What you should do =>
Filtering the records below, copy only those lines that include the word "orange".

[Spatial object tracking data]
-- Opening Marker --

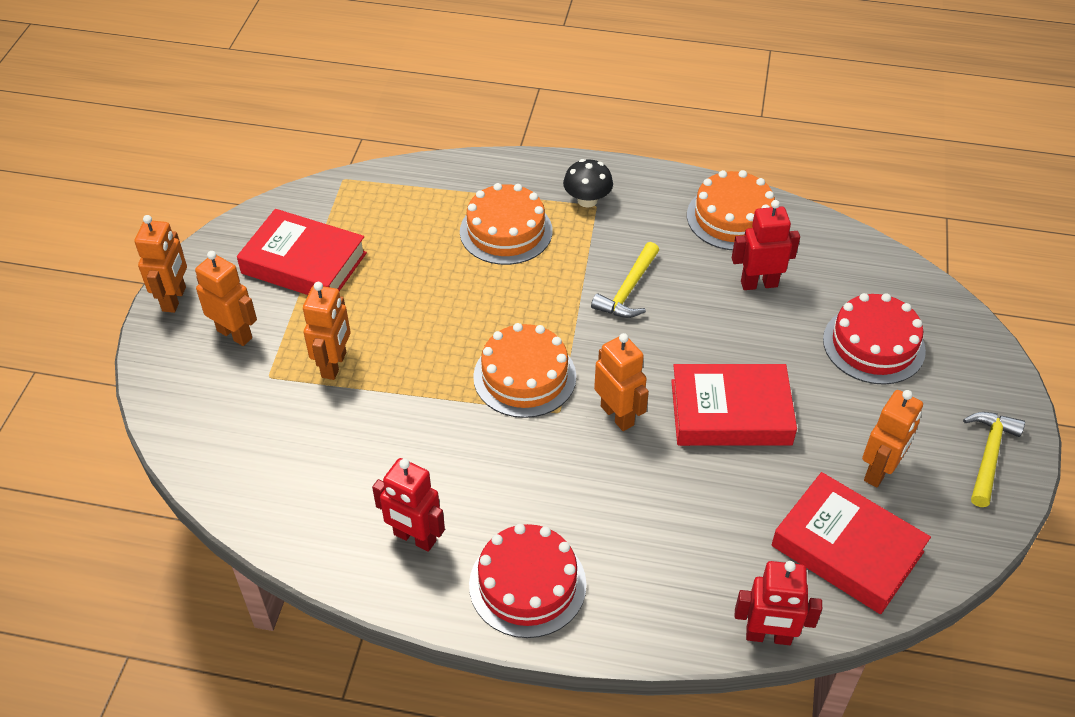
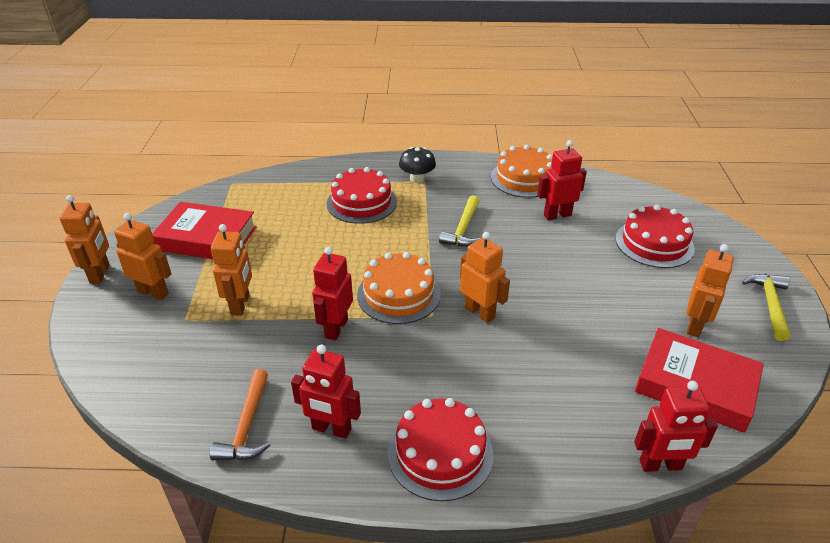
camera: 10 degrees left, 10 degrees down
(324, 520) = (247, 426): none -> orange hammer
(441, 412) = (336, 328): none -> red robot
(506, 231) = (361, 202): orange cake -> red cake
(730, 412) = (567, 300): red book -> none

-- Closing Marker --

Answer to this task =>
(324, 520) = (247, 426): none -> orange hammer
(506, 231) = (361, 202): orange cake -> red cake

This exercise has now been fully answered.